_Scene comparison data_
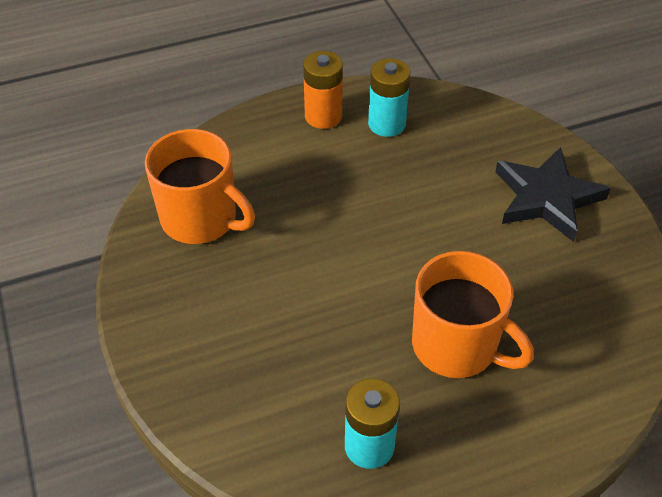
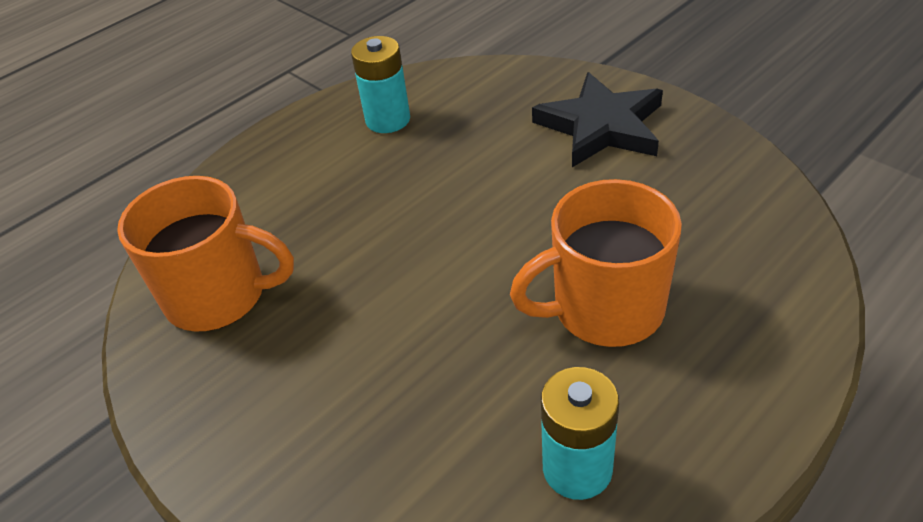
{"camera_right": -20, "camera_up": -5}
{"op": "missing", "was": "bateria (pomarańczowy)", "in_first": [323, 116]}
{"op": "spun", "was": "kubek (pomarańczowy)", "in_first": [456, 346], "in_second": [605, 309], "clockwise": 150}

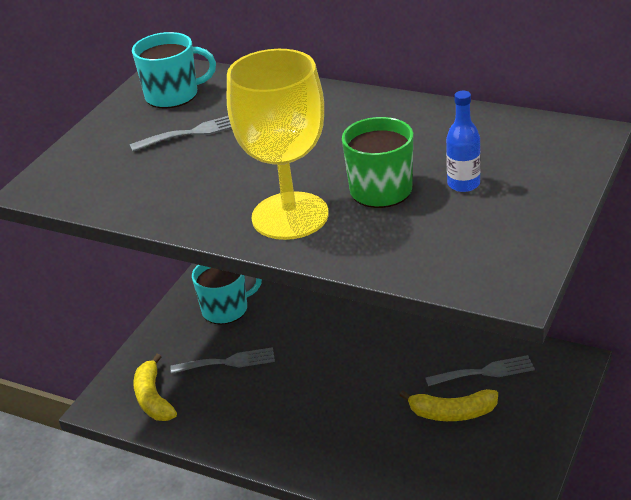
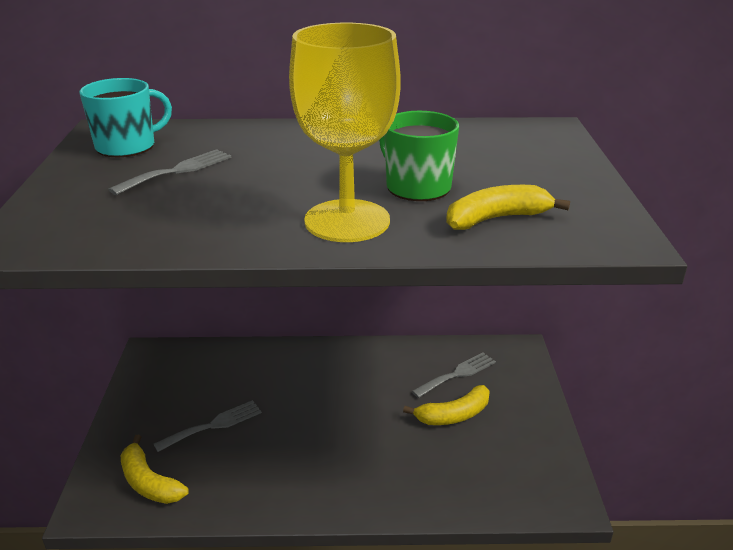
{"camera_right": -30, "camera_up": -5}
{"op": "missing", "was": "kubek (turkusowy)", "in_first": [226, 309]}
{"op": "missing", "was": "butelka (niebieski)", "in_first": [463, 184]}
{"op": "appeared", "now": "banan (żółty)", "in_second": [496, 218]}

_Problem description_
Go through the records line by line and count those that contain the string "pomarańczowy". Answer with the count alone.

_Task output_
2